● EXERCISE GOAL: The entire listing below is to be written out exactly, minus the pictures.

● DATA SHOWN:
......

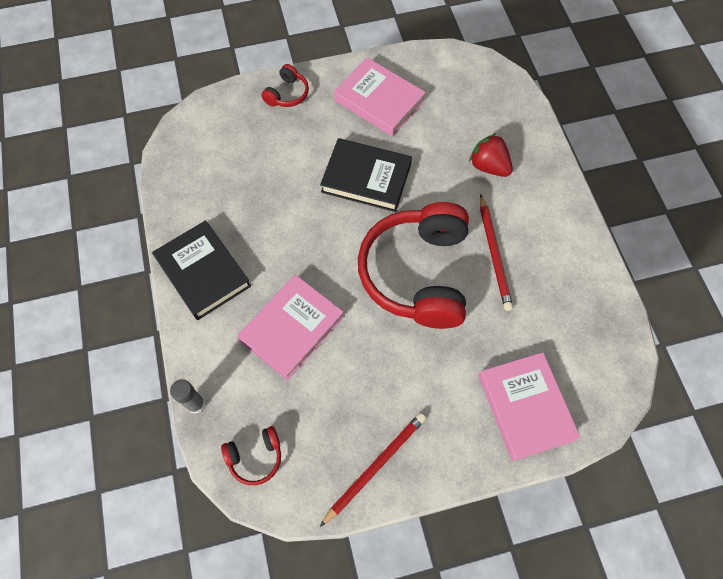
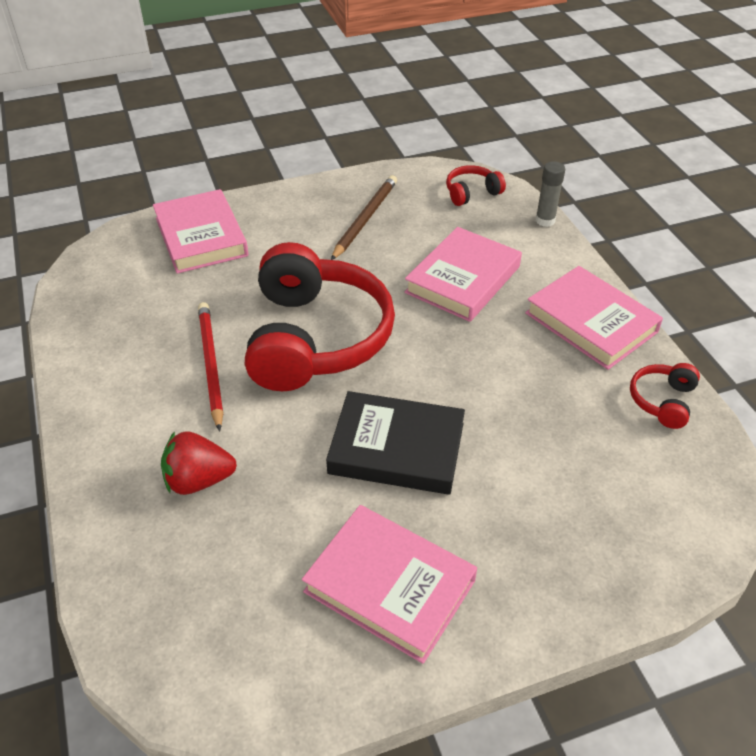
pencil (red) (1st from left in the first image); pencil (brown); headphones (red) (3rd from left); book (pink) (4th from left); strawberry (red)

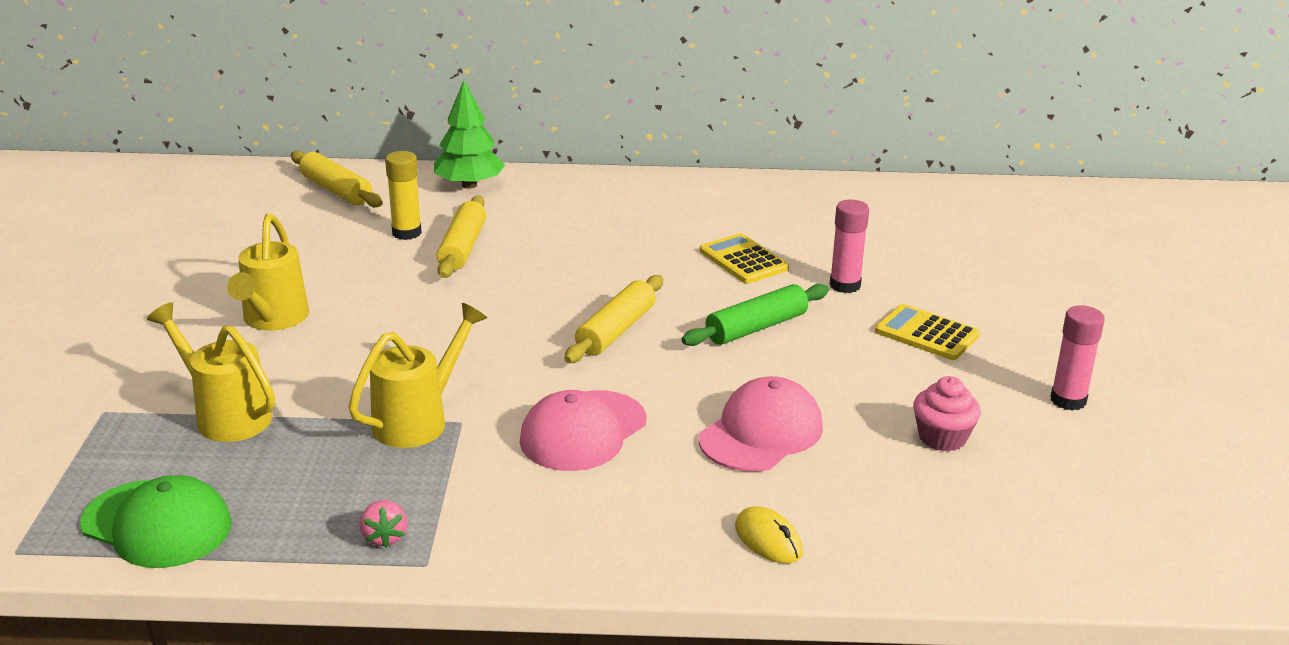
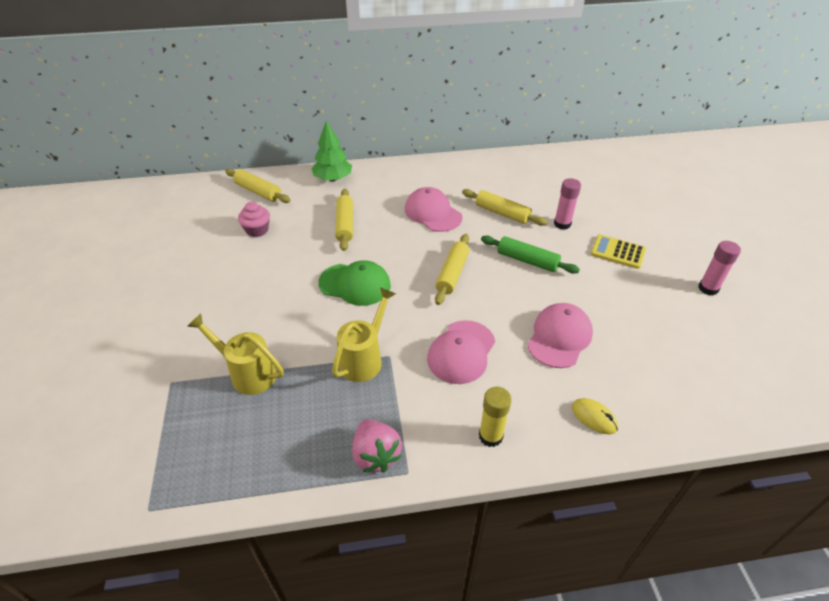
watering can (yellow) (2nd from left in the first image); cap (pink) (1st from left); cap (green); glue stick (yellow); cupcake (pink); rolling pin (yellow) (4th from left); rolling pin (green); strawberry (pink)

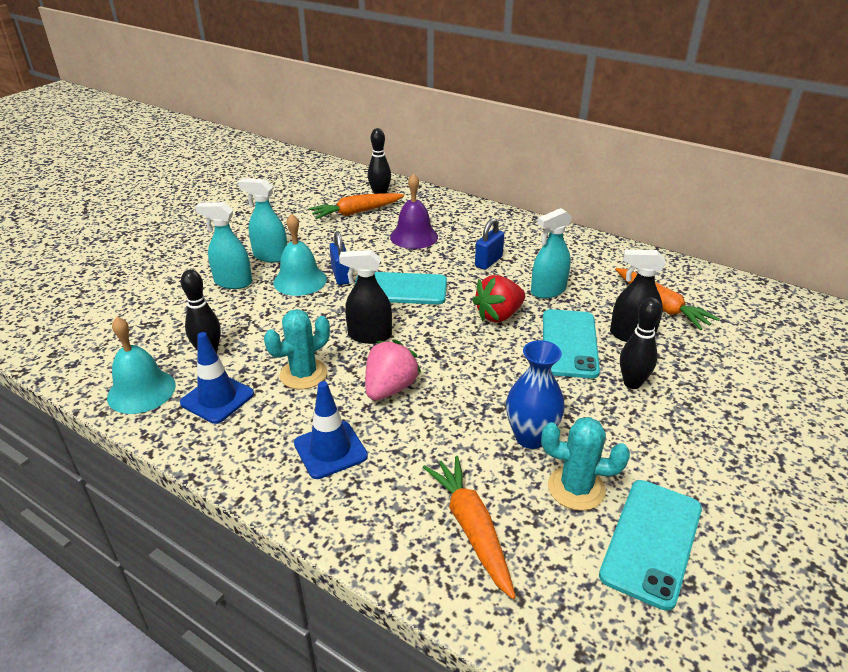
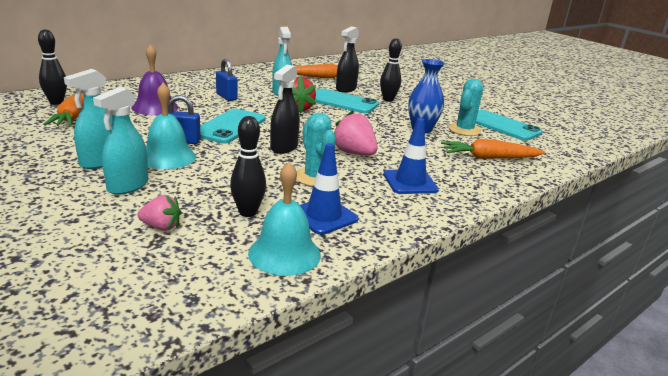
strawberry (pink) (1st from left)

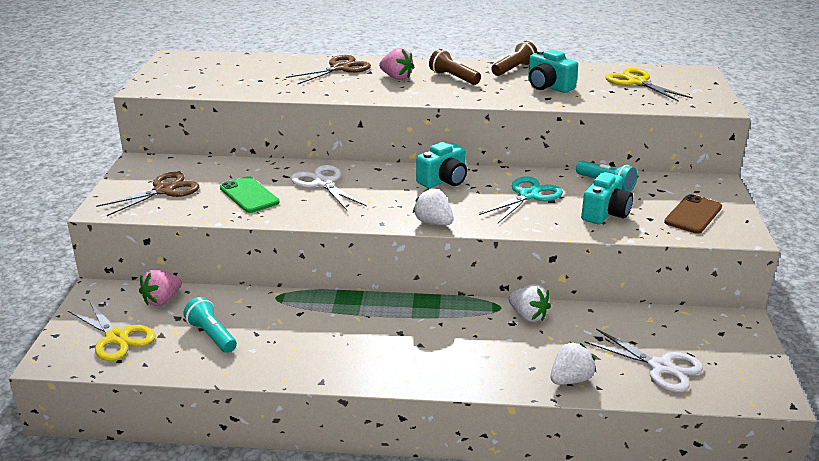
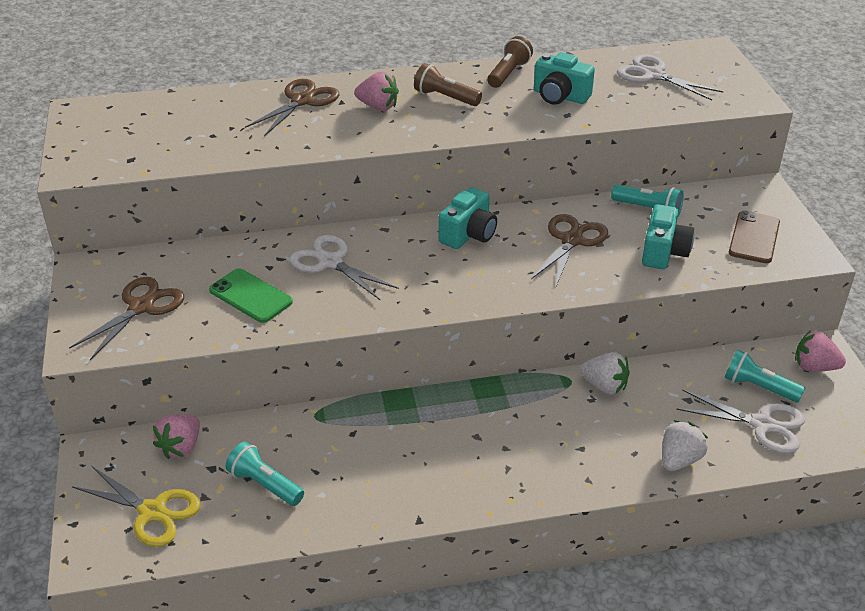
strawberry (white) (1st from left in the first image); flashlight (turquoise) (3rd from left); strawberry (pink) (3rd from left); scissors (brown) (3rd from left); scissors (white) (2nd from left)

......

● OUTPUT FOR THIS EXERCISE:
pencil (red) (1st from left in the first image); pencil (brown); headphones (red) (3rd from left); book (pink) (4th from left); strawberry (red)

watering can (yellow) (2nd from left in the first image); cap (pink) (1st from left); cap (green); glue stick (yellow); cupcake (pink); rolling pin (yellow) (4th from left); rolling pin (green); strawberry (pink)

strawberry (pink) (1st from left)

strawberry (white) (1st from left in the first image); flashlight (turquoise) (3rd from left); strawberry (pink) (3rd from left); scissors (brown) (3rd from left); scissors (white) (2nd from left)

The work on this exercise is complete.